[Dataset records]
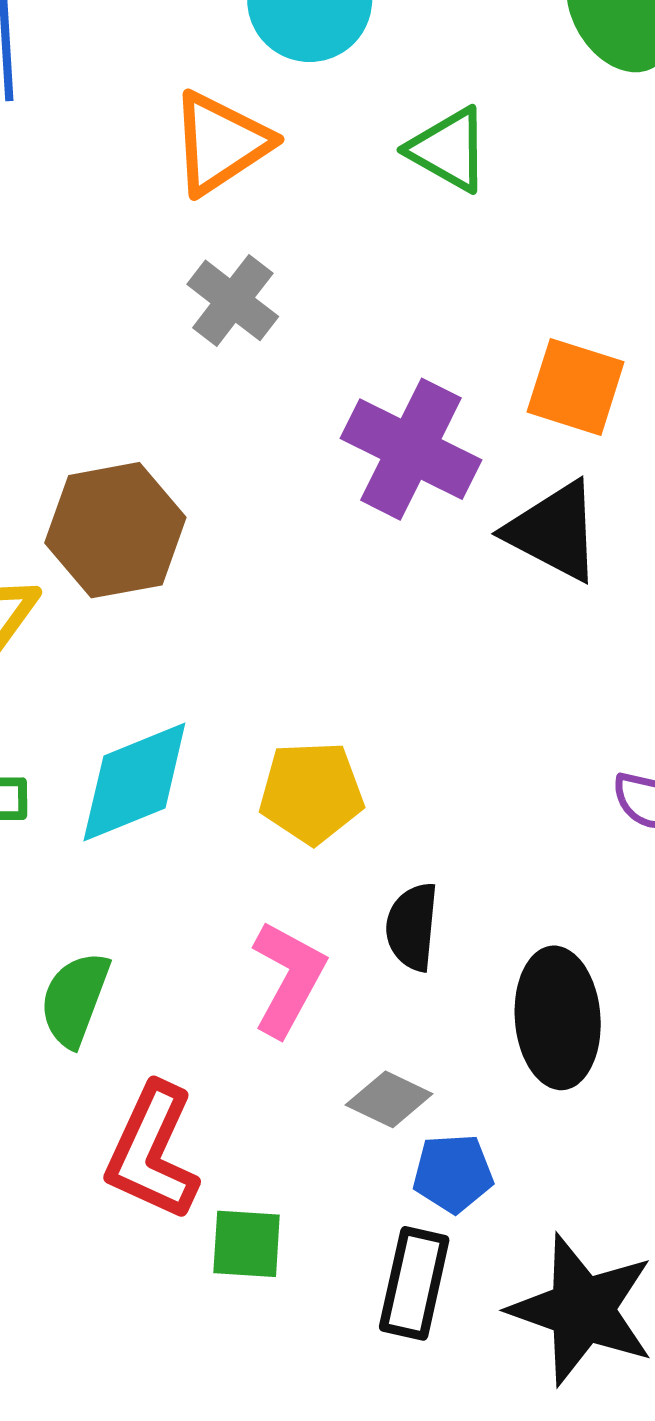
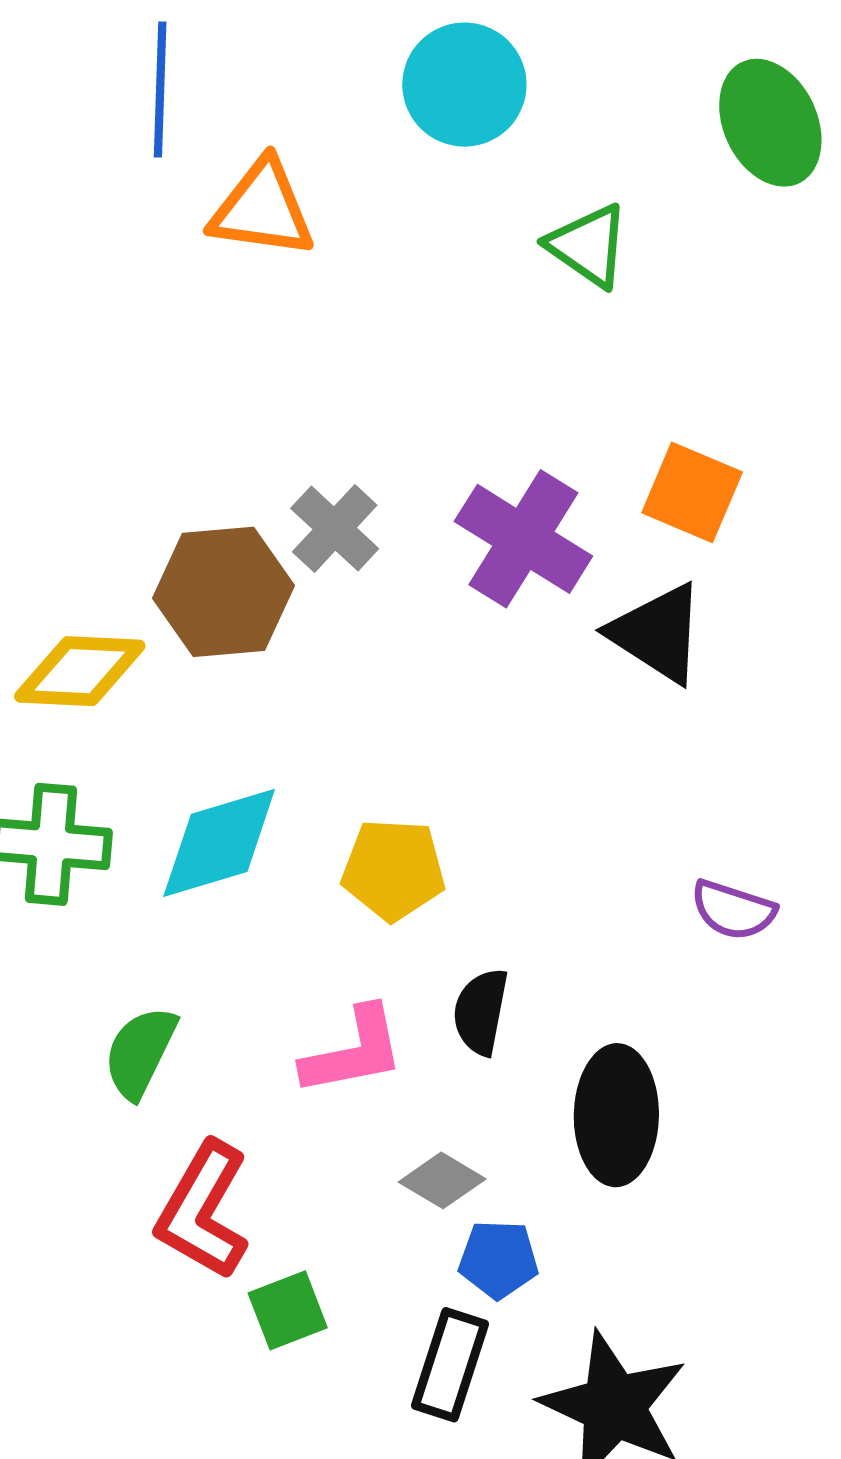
orange triangle: (220, 143) -> (262, 209), moved, turned 36
gray cross: (233, 300) -> (335, 529), moved
pink L-shape: (288, 978) -> (353, 1051), turned 45
green square: (247, 1244) -> (288, 1310), turned -30

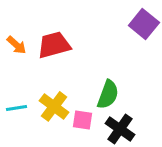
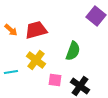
green semicircle: (108, 94) -> (73, 51), moved
yellow cross: (54, 106) -> (36, 60), moved

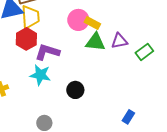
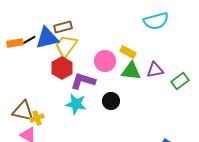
yellow trapezoid: (30, 17) -> (66, 46), turned -140
pink circle: (78, 20) -> (105, 61), moved
black circle: (75, 90) -> (111, 101), moved

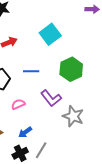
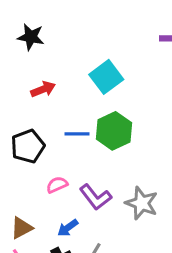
green hexagon: (71, 69) -> (114, 131), moved
purple L-shape: (51, 98) -> (95, 197), moved

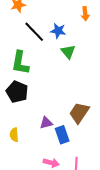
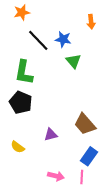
brown trapezoid: (79, 113) -> (85, 124), turned -75
yellow semicircle: (14, 135) -> (18, 147), turned -48
blue rectangle: (62, 135) -> (89, 156), moved, turned 54

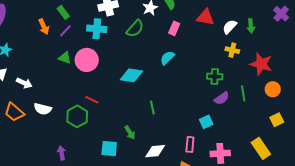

- _WHAT THIS TASK INVOLVES_
Transcribe exactly each line of the records from the start up to and including the one with "green semicircle: (108, 94)", and leave out every picture.

- _TASK ANSWER_
orange triangle: (220, 143) -> (262, 209), moved, turned 36
gray cross: (233, 300) -> (335, 529), moved
pink L-shape: (288, 978) -> (353, 1051), turned 45
green square: (247, 1244) -> (288, 1310), turned -30

green semicircle: (108, 94) -> (73, 51), moved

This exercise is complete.